INPUT RECORDS:
# # # # #

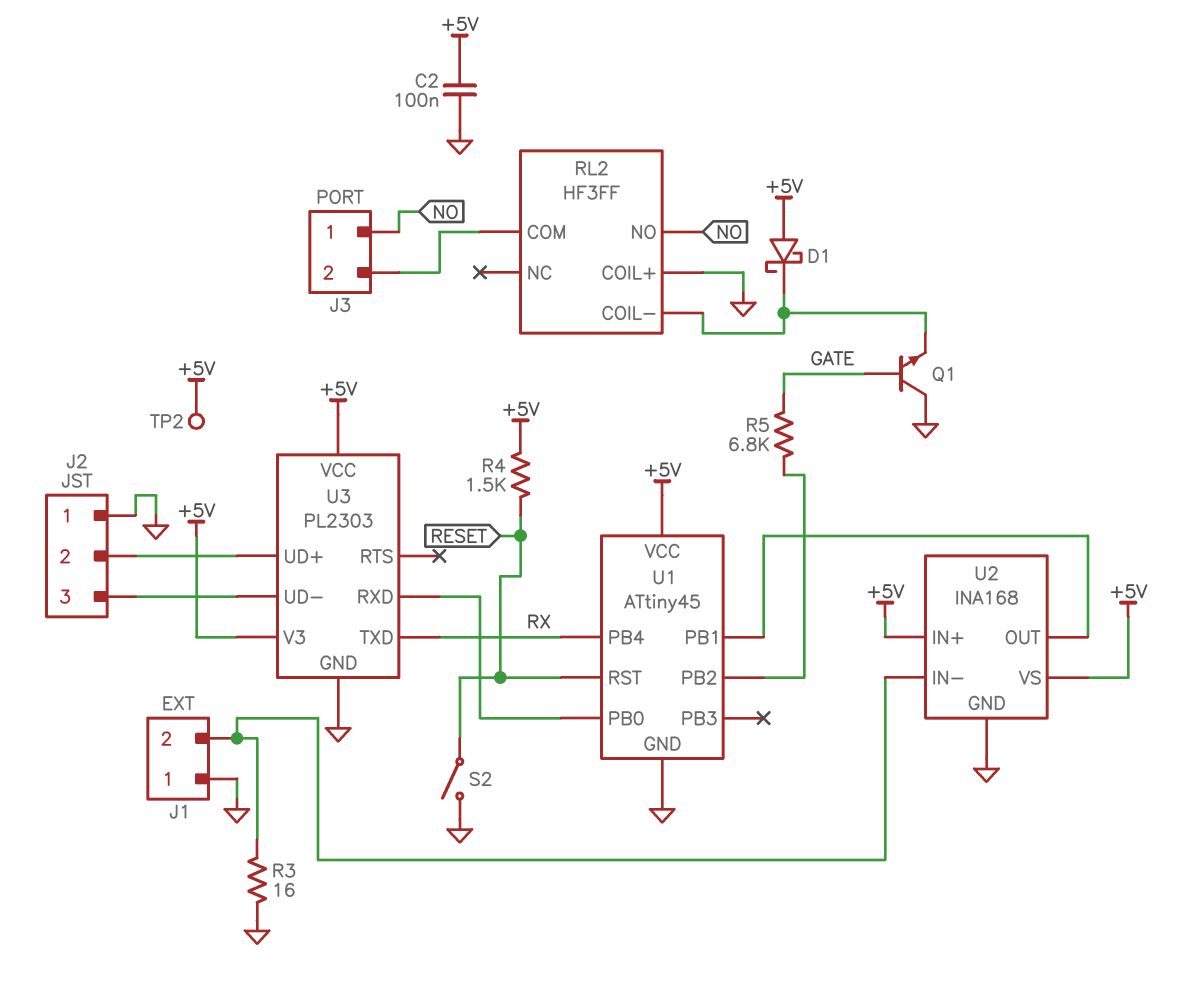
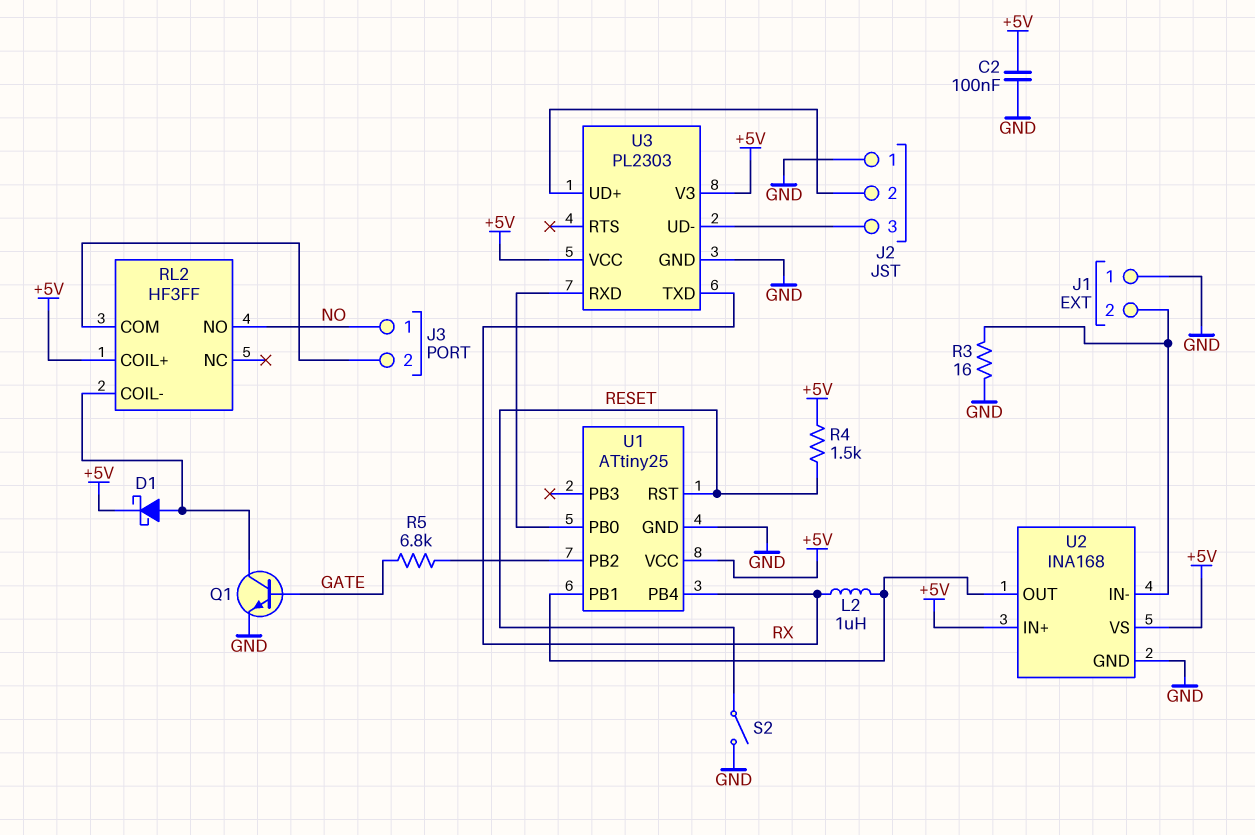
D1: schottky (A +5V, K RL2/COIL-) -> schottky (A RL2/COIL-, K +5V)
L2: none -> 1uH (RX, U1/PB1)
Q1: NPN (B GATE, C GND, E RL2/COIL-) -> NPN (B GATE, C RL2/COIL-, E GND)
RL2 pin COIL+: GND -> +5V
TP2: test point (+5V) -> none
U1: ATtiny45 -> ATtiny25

# # # # #

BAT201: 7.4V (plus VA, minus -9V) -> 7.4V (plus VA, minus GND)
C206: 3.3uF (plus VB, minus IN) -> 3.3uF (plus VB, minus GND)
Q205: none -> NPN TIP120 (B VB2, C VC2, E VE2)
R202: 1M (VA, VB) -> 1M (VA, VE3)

# # # # #

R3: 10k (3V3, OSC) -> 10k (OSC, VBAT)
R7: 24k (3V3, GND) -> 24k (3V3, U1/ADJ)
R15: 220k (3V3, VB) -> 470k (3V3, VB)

# # # # #

YOUR OBJECTIVE: In the listing above, find the line with "C206: 3.3uF (plus" and the line with "R202: 1M (VA, VB) -> 1M (VA, VE3)", then print exactly those two lines and every line between them, and nothing more.

ANSWER TO THIS PROBLEM:
C206: 3.3uF (plus VB, minus IN) -> 3.3uF (plus VB, minus GND)
Q205: none -> NPN TIP120 (B VB2, C VC2, E VE2)
R202: 1M (VA, VB) -> 1M (VA, VE3)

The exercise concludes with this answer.